TO DO: In your reply, repeat every entry exactly and skip over each picture.

[Spatial reasoning data]
---*---
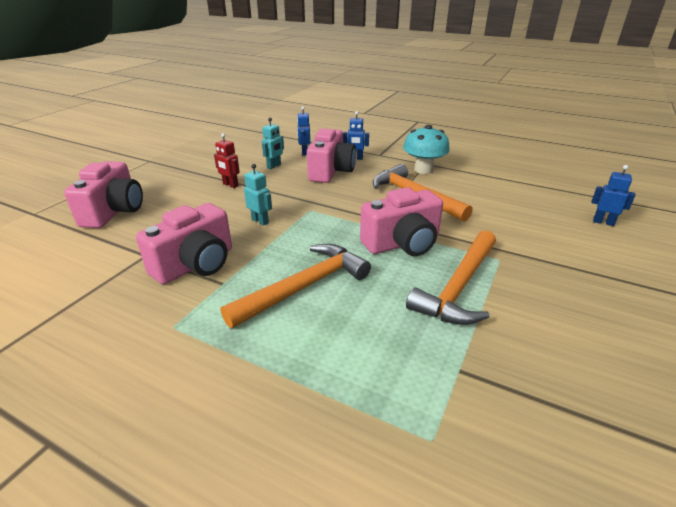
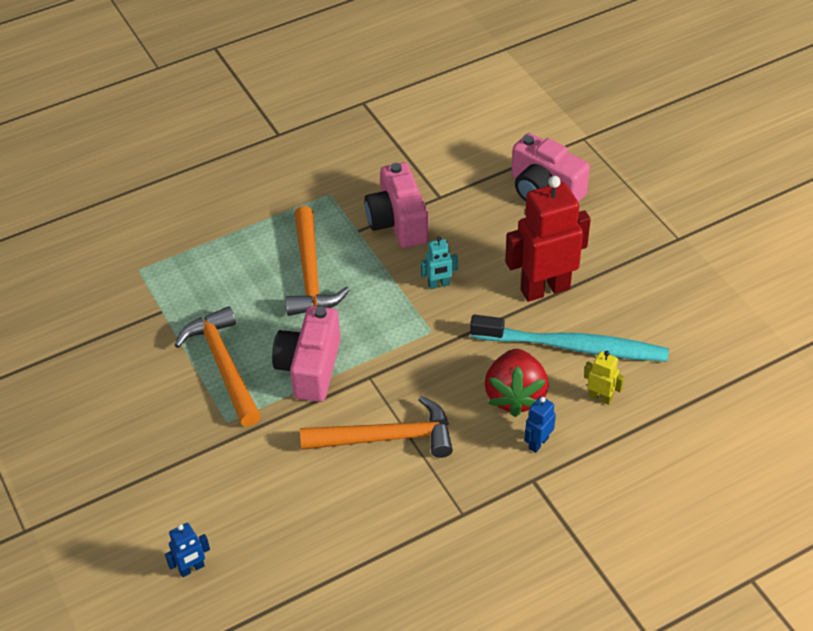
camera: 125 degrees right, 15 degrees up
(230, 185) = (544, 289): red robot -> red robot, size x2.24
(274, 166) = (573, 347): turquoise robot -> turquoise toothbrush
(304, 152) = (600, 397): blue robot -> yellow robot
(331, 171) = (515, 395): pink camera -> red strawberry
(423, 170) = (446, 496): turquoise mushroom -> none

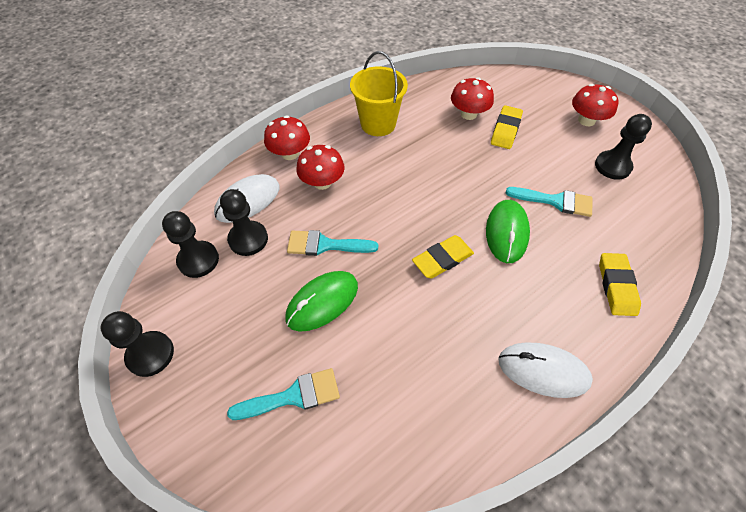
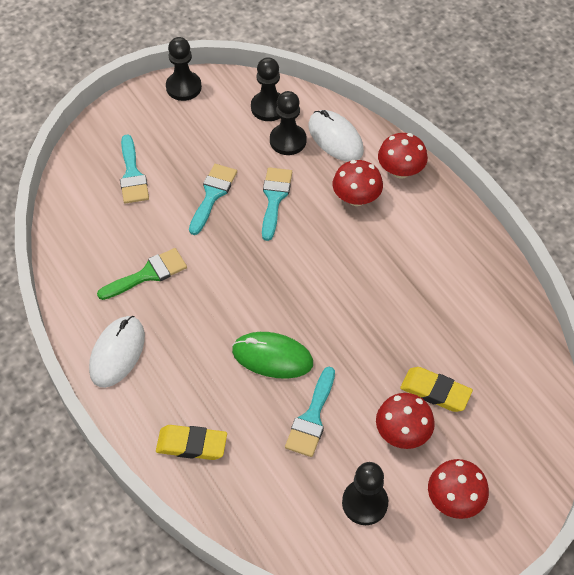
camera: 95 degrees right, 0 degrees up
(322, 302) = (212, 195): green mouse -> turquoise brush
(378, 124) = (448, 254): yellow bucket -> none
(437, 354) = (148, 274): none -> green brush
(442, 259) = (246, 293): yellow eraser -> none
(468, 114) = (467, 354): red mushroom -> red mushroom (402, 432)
---*---
ANSWER SPACE:
camera: 125 degrees right, 15 degrees up
(230, 185) = (544, 289): red robot -> red robot, size x2.24
(274, 166) = (573, 347): turquoise robot -> turquoise toothbrush
(304, 152) = (600, 397): blue robot -> yellow robot
(331, 171) = (515, 395): pink camera -> red strawberry
(423, 170) = (446, 496): turquoise mushroom -> none

camera: 95 degrees right, 0 degrees up
(322, 302) = (212, 195): green mouse -> turquoise brush
(378, 124) = (448, 254): yellow bucket -> none
(437, 354) = (148, 274): none -> green brush
(442, 259) = (246, 293): yellow eraser -> none
(468, 114) = (467, 354): red mushroom -> red mushroom (402, 432)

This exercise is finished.